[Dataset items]
· · · · ·
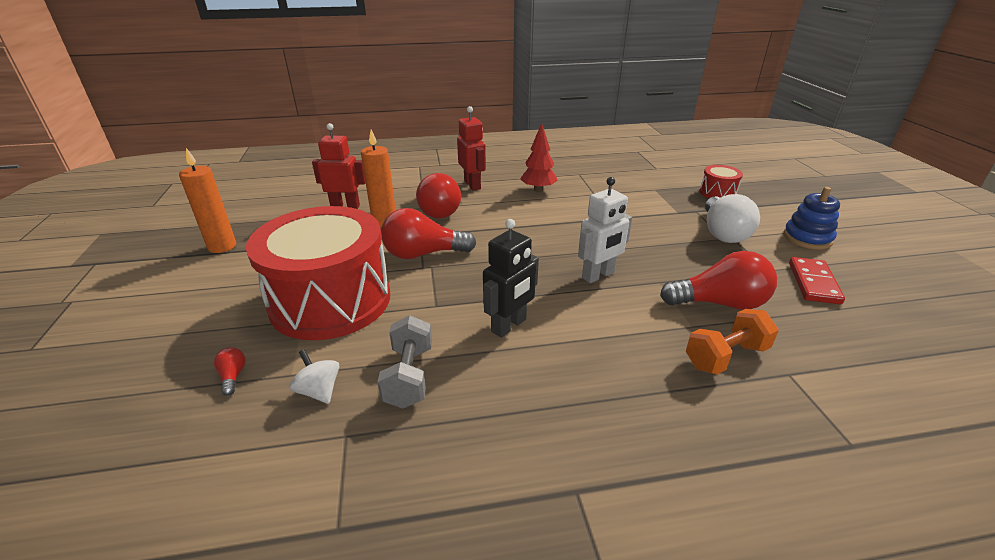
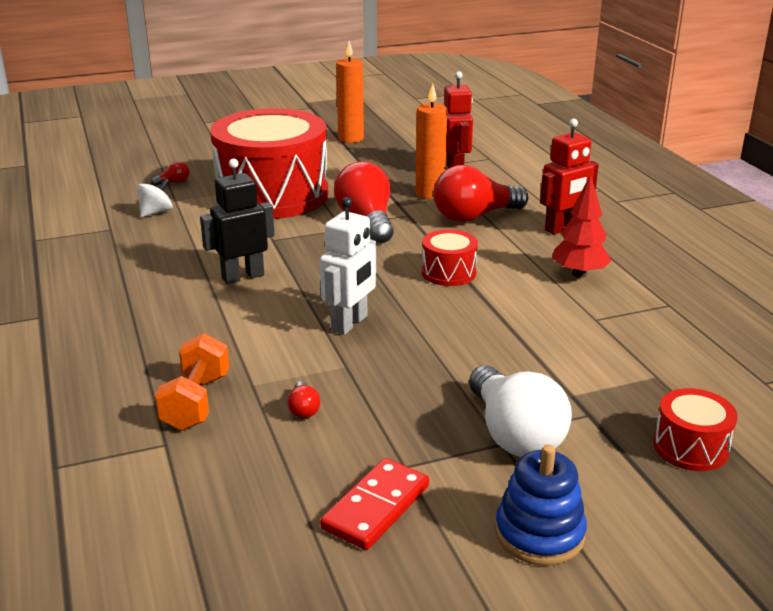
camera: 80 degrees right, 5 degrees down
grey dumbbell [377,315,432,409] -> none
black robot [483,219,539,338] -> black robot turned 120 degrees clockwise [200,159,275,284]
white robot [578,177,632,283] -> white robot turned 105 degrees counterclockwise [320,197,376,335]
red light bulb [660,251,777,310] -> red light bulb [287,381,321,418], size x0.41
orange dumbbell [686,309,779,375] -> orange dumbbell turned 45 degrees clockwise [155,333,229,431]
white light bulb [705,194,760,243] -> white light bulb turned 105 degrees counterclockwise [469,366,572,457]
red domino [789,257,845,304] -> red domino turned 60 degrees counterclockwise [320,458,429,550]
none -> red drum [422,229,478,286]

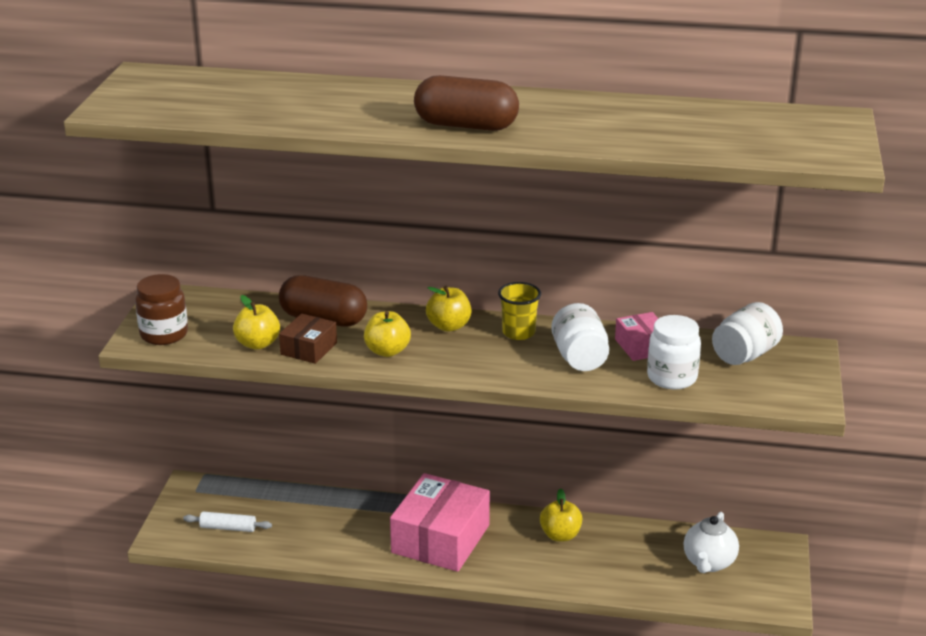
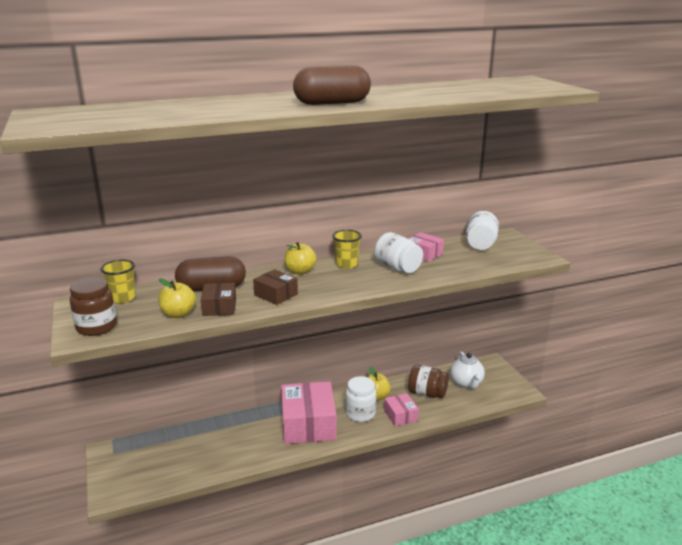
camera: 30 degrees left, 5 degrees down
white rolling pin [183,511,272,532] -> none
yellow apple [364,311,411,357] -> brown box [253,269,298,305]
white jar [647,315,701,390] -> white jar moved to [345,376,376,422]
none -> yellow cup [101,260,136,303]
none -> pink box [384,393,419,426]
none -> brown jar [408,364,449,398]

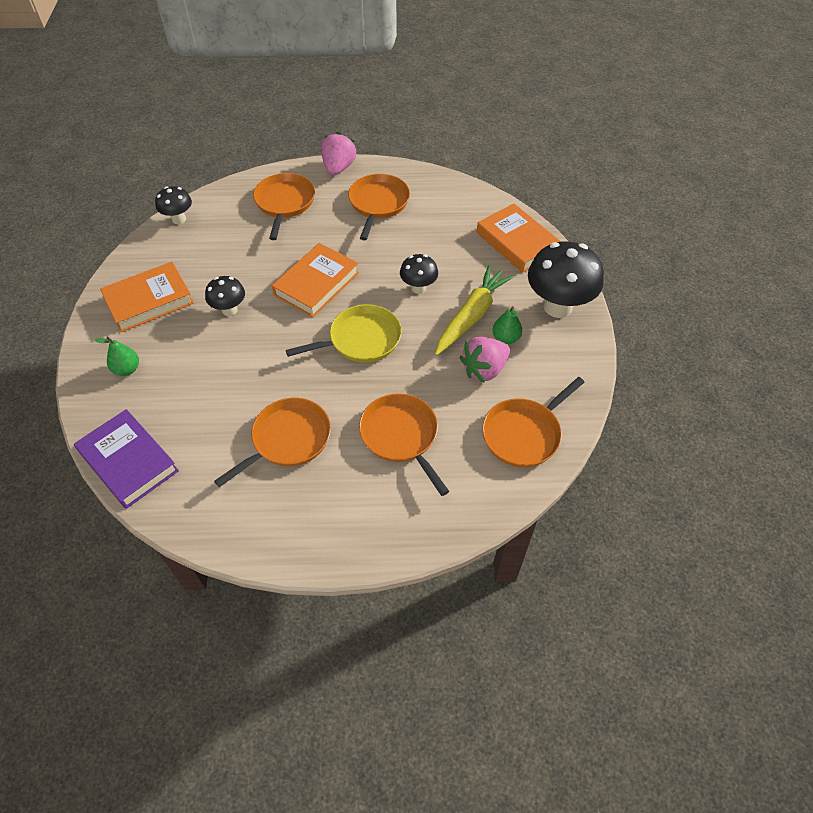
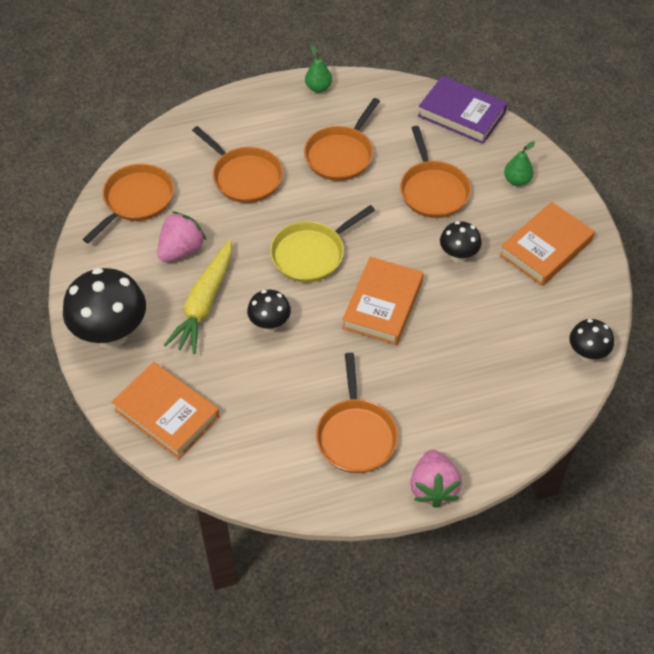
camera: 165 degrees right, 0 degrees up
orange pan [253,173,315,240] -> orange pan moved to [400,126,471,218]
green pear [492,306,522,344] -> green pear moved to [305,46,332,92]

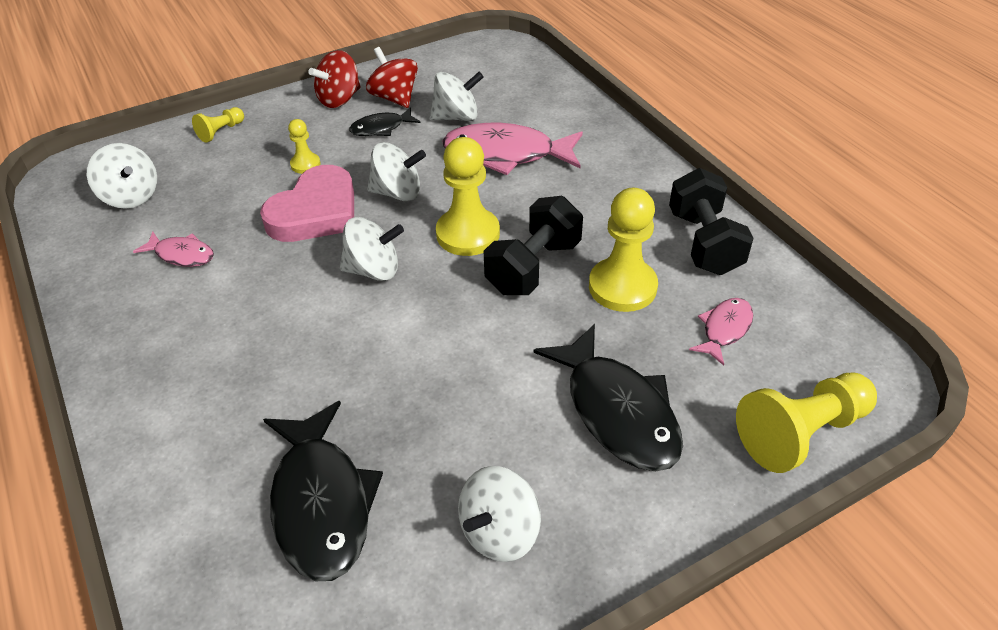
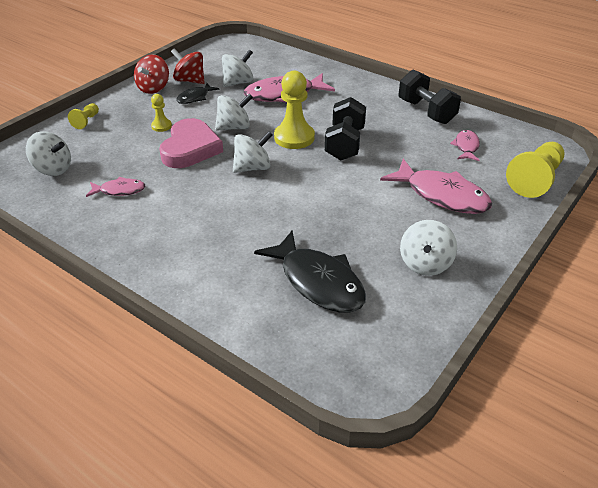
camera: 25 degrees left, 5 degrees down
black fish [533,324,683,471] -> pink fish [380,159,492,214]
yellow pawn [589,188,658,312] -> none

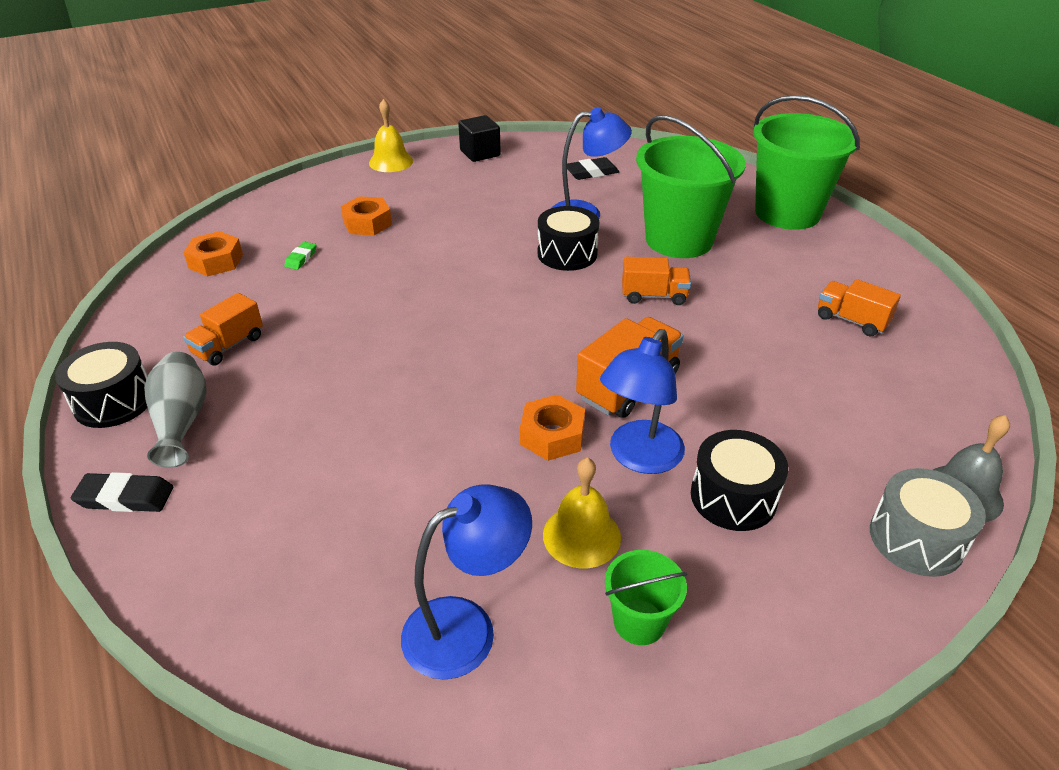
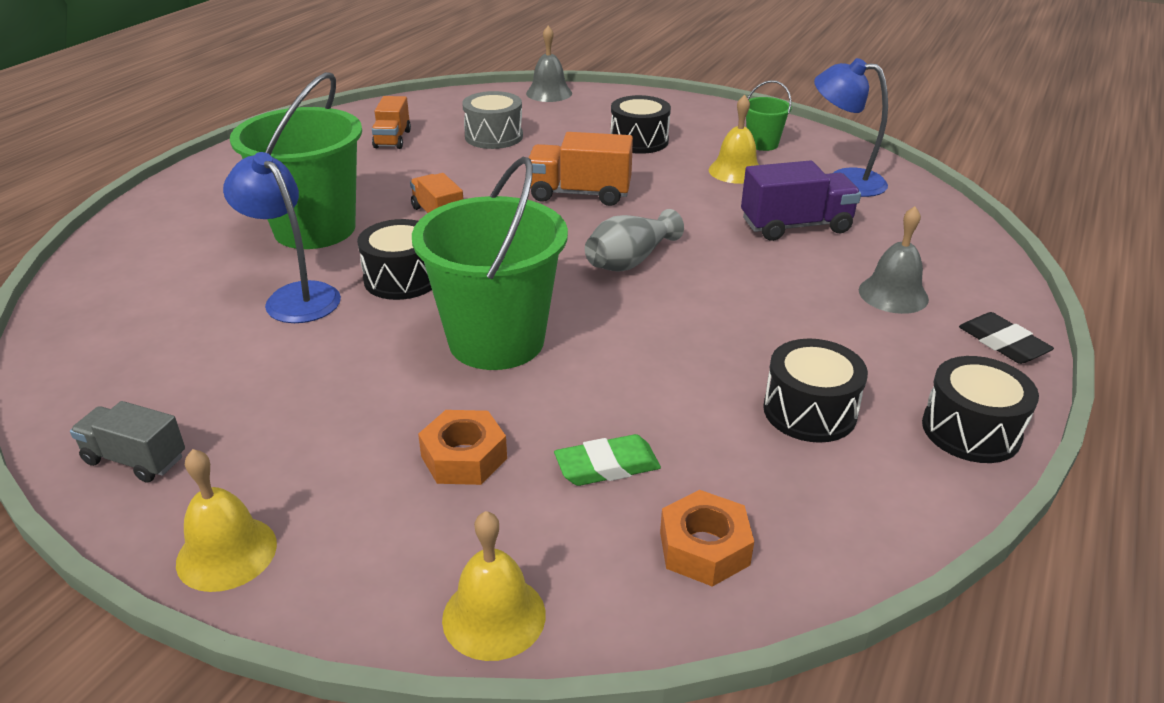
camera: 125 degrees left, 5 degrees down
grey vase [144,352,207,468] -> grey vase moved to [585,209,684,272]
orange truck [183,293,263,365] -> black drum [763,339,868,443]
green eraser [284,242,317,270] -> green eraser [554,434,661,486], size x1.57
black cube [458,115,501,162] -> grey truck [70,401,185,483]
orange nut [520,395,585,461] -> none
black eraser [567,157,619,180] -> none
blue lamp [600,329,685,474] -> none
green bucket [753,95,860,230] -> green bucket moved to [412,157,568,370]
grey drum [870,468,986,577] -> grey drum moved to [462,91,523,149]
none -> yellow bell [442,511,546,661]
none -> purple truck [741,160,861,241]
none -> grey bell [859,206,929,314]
· · · · ·
- _Your assignment_
After locating the line with "blue lamp [600,329,685,474] -> none", output that line and every later one exactly, through the end of the entries above.

- _Response_
blue lamp [600,329,685,474] -> none
green bucket [753,95,860,230] -> green bucket moved to [412,157,568,370]
grey drum [870,468,986,577] -> grey drum moved to [462,91,523,149]
none -> yellow bell [442,511,546,661]
none -> purple truck [741,160,861,241]
none -> grey bell [859,206,929,314]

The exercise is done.